Task item:
Could the lines from the one containing "cyan diamond: moved" through the end of the material below be returned exactly, with nothing else?
····················
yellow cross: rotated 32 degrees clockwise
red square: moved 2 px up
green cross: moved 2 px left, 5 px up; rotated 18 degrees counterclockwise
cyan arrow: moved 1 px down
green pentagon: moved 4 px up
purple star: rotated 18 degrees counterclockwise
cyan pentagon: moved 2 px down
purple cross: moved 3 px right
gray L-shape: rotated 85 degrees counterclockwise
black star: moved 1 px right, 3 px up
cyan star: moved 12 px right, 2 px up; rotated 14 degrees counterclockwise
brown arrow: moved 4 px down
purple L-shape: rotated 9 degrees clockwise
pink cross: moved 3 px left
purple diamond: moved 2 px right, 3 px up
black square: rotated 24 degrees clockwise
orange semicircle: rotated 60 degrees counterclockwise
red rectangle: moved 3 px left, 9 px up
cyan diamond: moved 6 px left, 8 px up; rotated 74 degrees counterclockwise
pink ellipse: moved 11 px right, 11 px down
····················
Answer section:
cyan diamond: moved 6 px left, 8 px up; rotated 74 degrees counterclockwise
pink ellipse: moved 11 px right, 11 px down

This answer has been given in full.